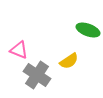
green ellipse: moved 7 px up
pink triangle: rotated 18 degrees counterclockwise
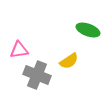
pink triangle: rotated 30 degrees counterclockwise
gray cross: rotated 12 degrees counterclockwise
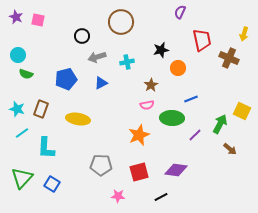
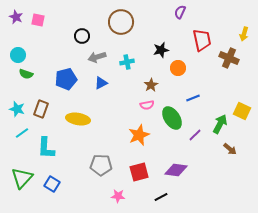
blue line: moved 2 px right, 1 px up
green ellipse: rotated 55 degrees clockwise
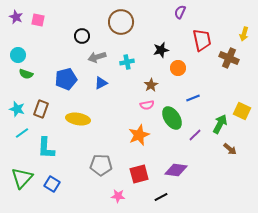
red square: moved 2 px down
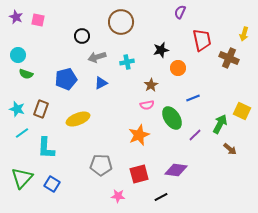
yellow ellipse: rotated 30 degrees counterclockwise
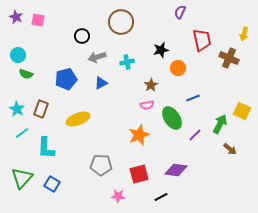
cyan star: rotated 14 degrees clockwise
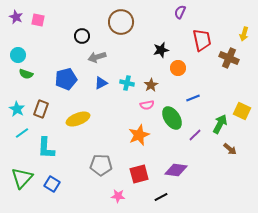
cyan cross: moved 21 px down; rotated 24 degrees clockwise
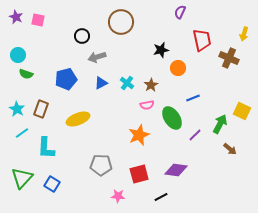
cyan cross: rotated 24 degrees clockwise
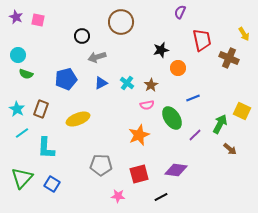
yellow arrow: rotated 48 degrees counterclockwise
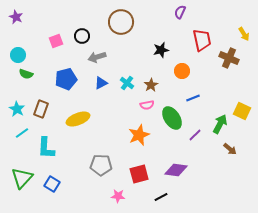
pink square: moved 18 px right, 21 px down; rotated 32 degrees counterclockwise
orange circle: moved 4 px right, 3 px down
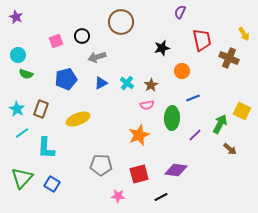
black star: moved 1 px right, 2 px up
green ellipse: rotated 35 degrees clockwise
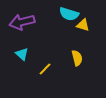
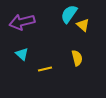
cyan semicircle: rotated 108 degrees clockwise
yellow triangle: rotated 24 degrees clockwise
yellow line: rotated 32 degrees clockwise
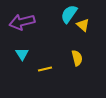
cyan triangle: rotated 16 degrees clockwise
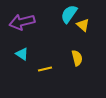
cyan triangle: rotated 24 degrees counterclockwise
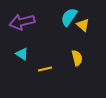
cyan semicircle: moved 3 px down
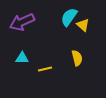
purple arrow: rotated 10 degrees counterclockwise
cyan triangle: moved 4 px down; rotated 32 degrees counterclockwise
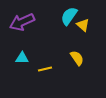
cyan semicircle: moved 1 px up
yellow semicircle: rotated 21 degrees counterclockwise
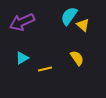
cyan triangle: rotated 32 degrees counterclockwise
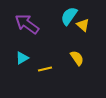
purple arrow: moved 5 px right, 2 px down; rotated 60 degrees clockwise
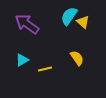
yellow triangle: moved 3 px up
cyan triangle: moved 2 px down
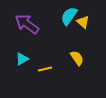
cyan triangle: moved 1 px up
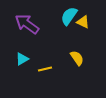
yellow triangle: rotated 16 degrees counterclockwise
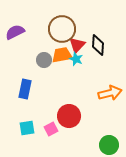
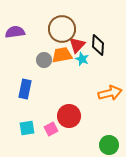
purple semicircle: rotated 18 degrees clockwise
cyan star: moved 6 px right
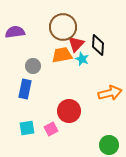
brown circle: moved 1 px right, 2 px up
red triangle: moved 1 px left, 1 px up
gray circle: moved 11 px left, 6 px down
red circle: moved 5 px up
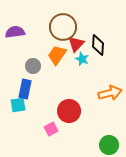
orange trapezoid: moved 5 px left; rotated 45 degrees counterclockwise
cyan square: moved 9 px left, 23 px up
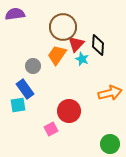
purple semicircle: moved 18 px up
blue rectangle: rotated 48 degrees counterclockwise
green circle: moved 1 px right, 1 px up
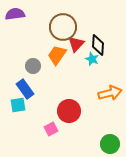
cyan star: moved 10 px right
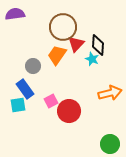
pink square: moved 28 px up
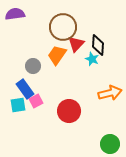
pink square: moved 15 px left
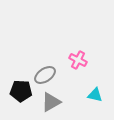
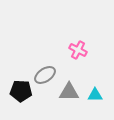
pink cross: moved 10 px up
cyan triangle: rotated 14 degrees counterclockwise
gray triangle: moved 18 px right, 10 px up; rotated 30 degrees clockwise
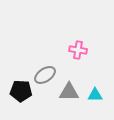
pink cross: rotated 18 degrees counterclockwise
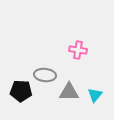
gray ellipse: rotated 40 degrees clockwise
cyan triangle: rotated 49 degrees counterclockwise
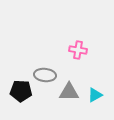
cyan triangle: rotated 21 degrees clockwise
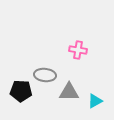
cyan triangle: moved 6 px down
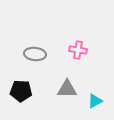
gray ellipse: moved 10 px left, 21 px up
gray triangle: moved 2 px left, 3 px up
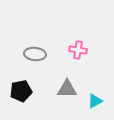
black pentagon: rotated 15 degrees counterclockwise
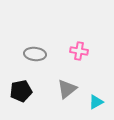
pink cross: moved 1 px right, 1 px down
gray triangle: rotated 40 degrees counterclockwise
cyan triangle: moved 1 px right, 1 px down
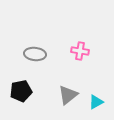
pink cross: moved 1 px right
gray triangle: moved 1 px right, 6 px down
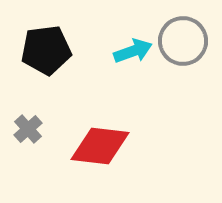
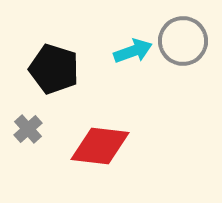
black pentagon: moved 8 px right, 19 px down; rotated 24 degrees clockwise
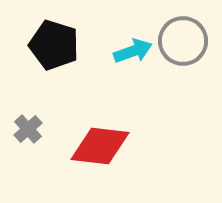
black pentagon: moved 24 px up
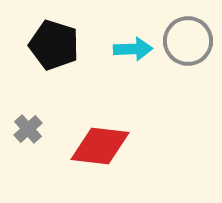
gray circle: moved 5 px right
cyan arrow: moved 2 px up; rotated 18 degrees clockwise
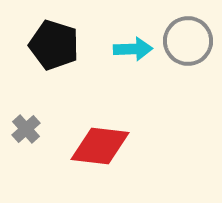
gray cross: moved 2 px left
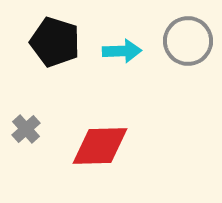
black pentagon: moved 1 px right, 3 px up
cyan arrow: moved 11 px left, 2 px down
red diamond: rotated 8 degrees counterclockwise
::::
Your instructions:
Copy every one of the lines above word for word, leaving out the picture markers.

Completed exercise:
green ellipse: moved 7 px up
pink triangle: rotated 18 degrees counterclockwise
pink triangle: rotated 30 degrees counterclockwise
gray cross: rotated 12 degrees counterclockwise
blue line: moved 2 px right, 1 px up
green ellipse: rotated 55 degrees clockwise
red square: moved 2 px down
yellow ellipse: rotated 30 degrees counterclockwise
cyan star: rotated 14 degrees clockwise
cyan cross: moved 21 px down; rotated 24 degrees clockwise
cyan cross: rotated 24 degrees clockwise
yellow arrow: rotated 48 degrees counterclockwise
pink square: moved 18 px right, 21 px down; rotated 32 degrees counterclockwise
orange circle: moved 4 px right, 3 px down
black star: moved 1 px right, 2 px up
green ellipse: rotated 35 degrees clockwise
cyan semicircle: rotated 108 degrees clockwise
yellow triangle: rotated 24 degrees clockwise
yellow line: rotated 32 degrees clockwise
cyan triangle: rotated 16 degrees clockwise
cyan triangle: rotated 24 degrees counterclockwise
cyan semicircle: moved 3 px down
purple arrow: rotated 10 degrees counterclockwise
cyan triangle: moved 4 px down; rotated 32 degrees counterclockwise
cyan semicircle: moved 1 px up
yellow semicircle: rotated 21 degrees counterclockwise
cyan triangle: rotated 32 degrees counterclockwise
purple arrow: moved 5 px right, 2 px down; rotated 60 degrees clockwise
yellow triangle: moved 3 px up
cyan triangle: moved 2 px down
cyan triangle: moved 1 px up
yellow triangle: rotated 16 degrees counterclockwise
purple semicircle: rotated 18 degrees clockwise
cyan star: moved 6 px right
brown circle: moved 1 px right, 2 px up
red triangle: moved 1 px left, 1 px up
gray circle: moved 11 px left, 6 px down
red circle: moved 5 px up
orange trapezoid: moved 5 px left; rotated 45 degrees counterclockwise
cyan square: moved 9 px left, 23 px up
purple semicircle: moved 18 px up
blue rectangle: rotated 48 degrees counterclockwise
green circle: moved 1 px right, 1 px up
cyan star: moved 10 px right
pink square: moved 28 px up
pink square: moved 15 px left
pink cross: moved 10 px up
cyan triangle: rotated 14 degrees counterclockwise
gray triangle: moved 18 px right, 10 px up; rotated 30 degrees clockwise
pink cross: rotated 18 degrees counterclockwise
gray ellipse: rotated 40 degrees clockwise
cyan triangle: rotated 49 degrees counterclockwise
cyan triangle: rotated 21 degrees clockwise
cyan triangle: moved 6 px down
gray ellipse: moved 10 px left, 21 px up
gray triangle: moved 2 px left, 3 px up
black pentagon: rotated 15 degrees counterclockwise
pink cross: moved 1 px right, 1 px down
gray triangle: rotated 40 degrees counterclockwise
cyan triangle: moved 1 px right, 1 px down
pink cross: moved 1 px right
gray triangle: moved 1 px right, 6 px down
black pentagon: moved 8 px right, 19 px down; rotated 24 degrees clockwise
black pentagon: moved 24 px up
gray circle: moved 5 px right
cyan arrow: moved 2 px up; rotated 18 degrees clockwise
gray cross: moved 2 px left
black pentagon: moved 1 px right, 3 px up
cyan arrow: moved 11 px left, 2 px down
red diamond: rotated 8 degrees counterclockwise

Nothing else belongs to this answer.